◆ WHAT THE TASK REQUIRES
Please print nothing but the lines from the one containing "The camera went 20" to the final line below, exactly, and no pictures.

──────── SUPPLIED DATA ────────

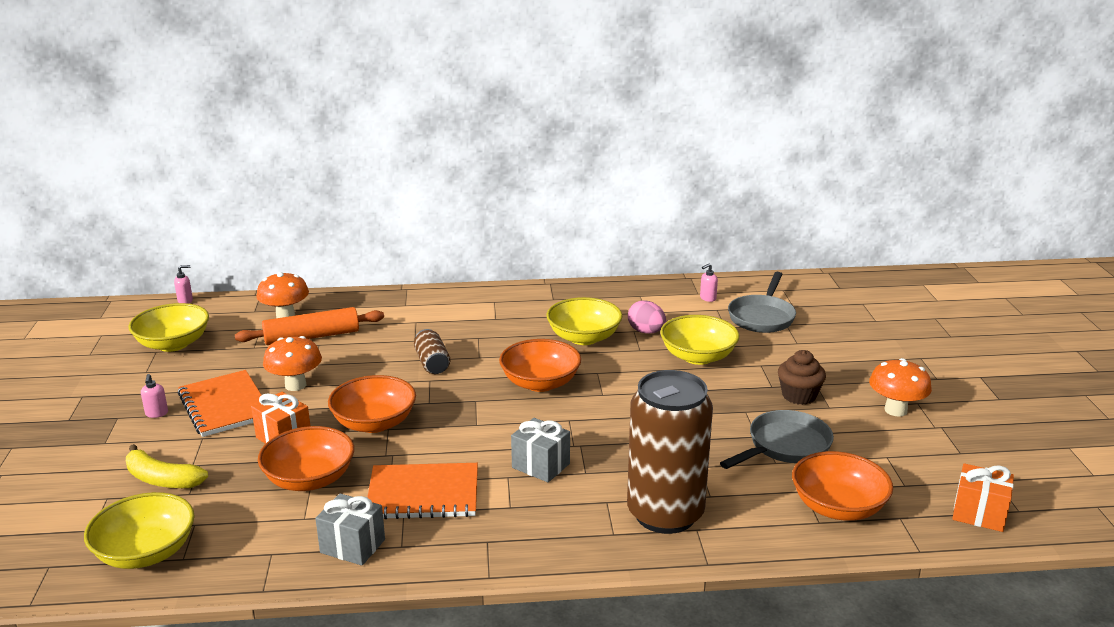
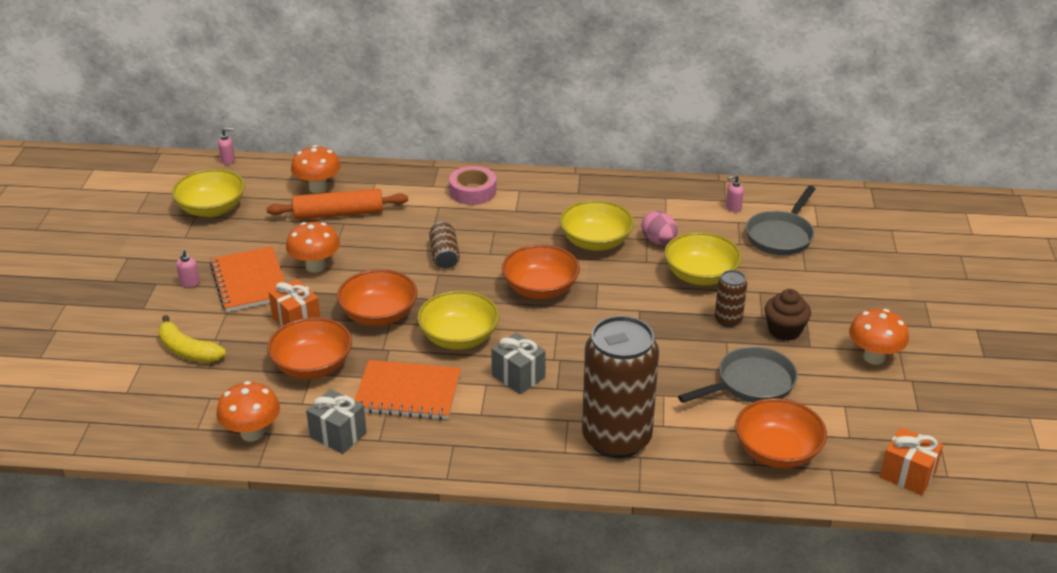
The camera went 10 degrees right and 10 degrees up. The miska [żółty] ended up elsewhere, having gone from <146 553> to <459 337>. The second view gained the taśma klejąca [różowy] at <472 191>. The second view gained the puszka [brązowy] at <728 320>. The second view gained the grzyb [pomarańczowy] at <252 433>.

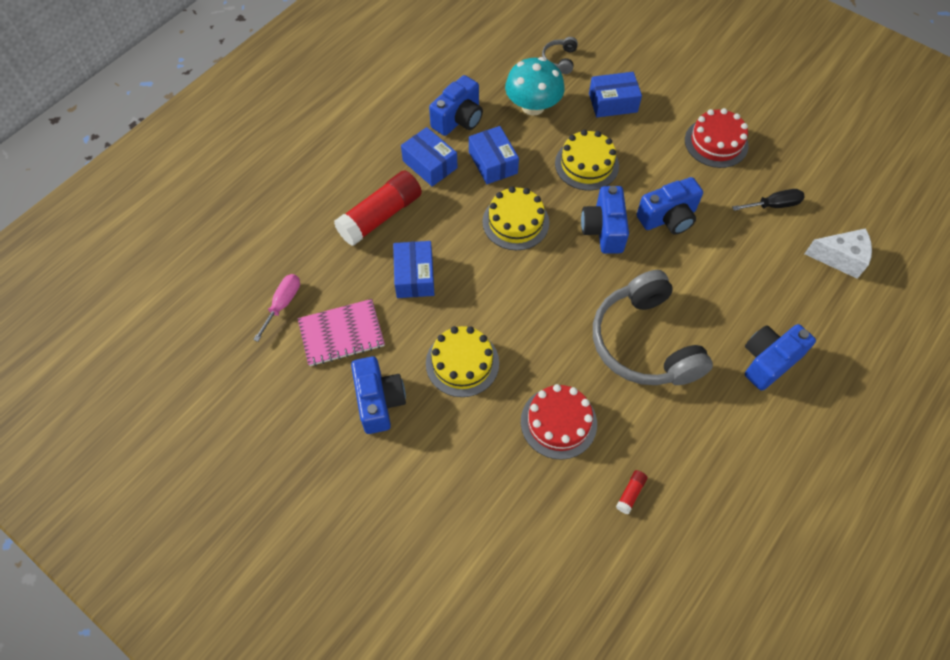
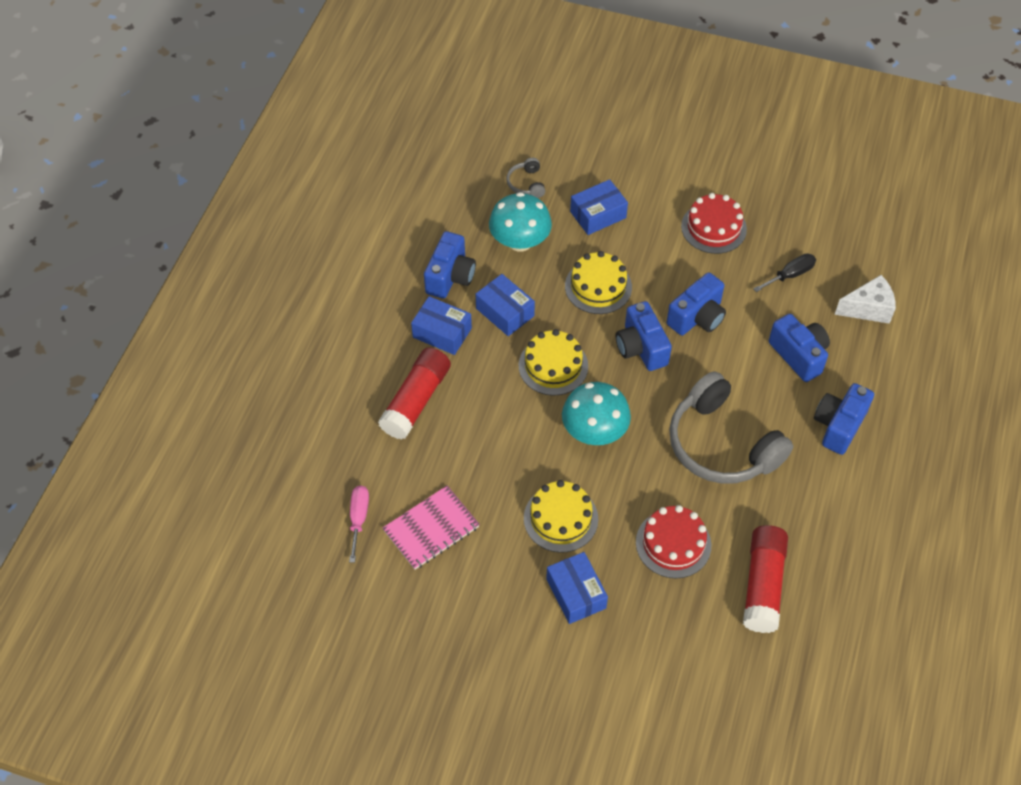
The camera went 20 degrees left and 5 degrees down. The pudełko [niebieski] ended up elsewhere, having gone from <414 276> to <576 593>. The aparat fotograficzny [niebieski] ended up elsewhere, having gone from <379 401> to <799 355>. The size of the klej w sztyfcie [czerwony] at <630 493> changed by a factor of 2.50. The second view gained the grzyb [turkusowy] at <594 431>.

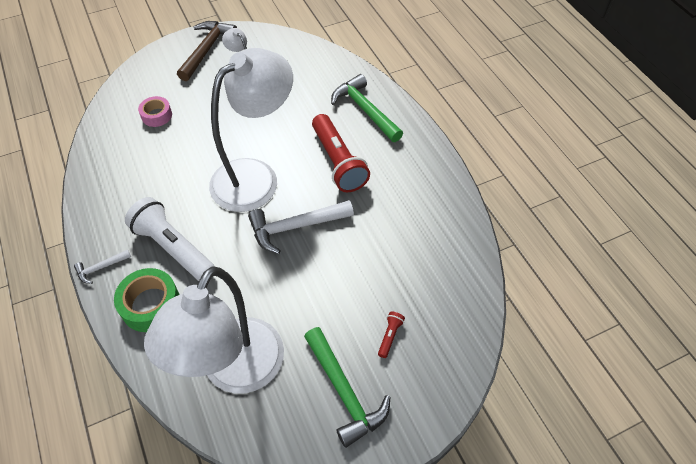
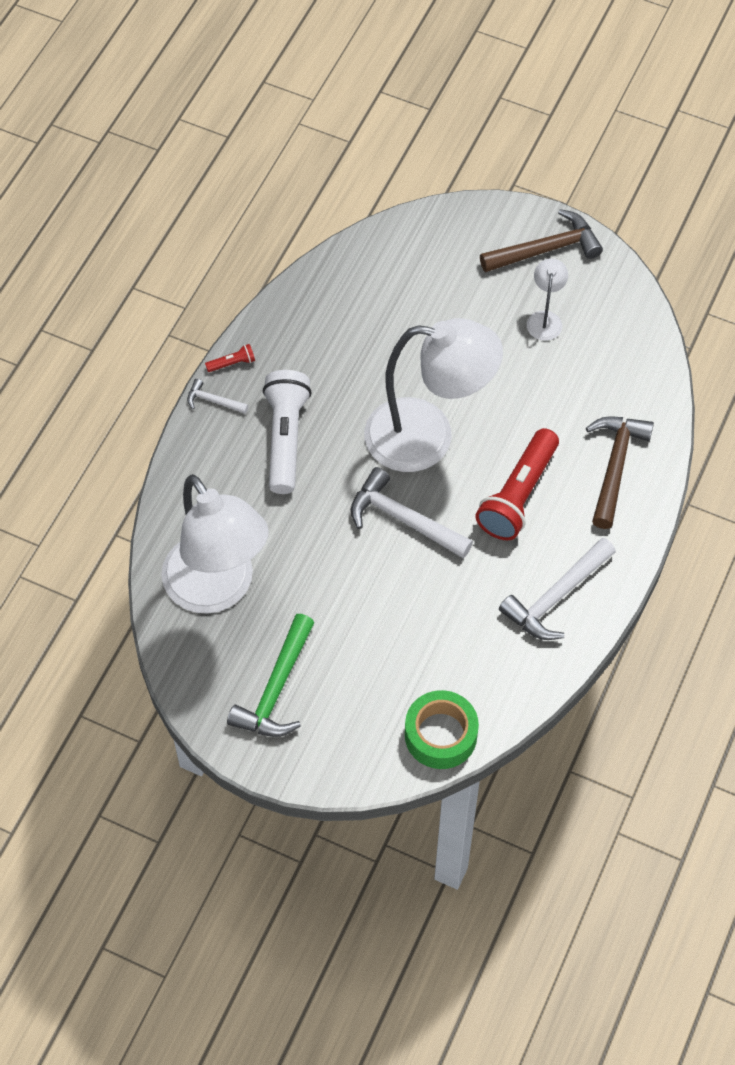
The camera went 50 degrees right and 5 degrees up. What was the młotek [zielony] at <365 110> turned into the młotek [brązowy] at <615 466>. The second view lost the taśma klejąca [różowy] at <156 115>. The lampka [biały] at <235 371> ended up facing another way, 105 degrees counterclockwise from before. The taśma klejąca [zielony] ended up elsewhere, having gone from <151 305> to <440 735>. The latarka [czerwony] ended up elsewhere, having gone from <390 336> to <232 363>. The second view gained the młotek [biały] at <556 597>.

────────

◆ RESULT OF THE EXERCISE
The camera went 20 degrees left and 5 degrees down. The pudełko [niebieski] ended up elsewhere, having gone from <414 276> to <576 593>. The aparat fotograficzny [niebieski] ended up elsewhere, having gone from <379 401> to <799 355>. The size of the klej w sztyfcie [czerwony] at <630 493> changed by a factor of 2.50. The second view gained the grzyb [turkusowy] at <594 431>.

The camera went 50 degrees right and 5 degrees up. What was the młotek [zielony] at <365 110> turned into the młotek [brązowy] at <615 466>. The second view lost the taśma klejąca [różowy] at <156 115>. The lampka [biały] at <235 371> ended up facing another way, 105 degrees counterclockwise from before. The taśma klejąca [zielony] ended up elsewhere, having gone from <151 305> to <440 735>. The latarka [czerwony] ended up elsewhere, having gone from <390 336> to <232 363>. The second view gained the młotek [biały] at <556 597>.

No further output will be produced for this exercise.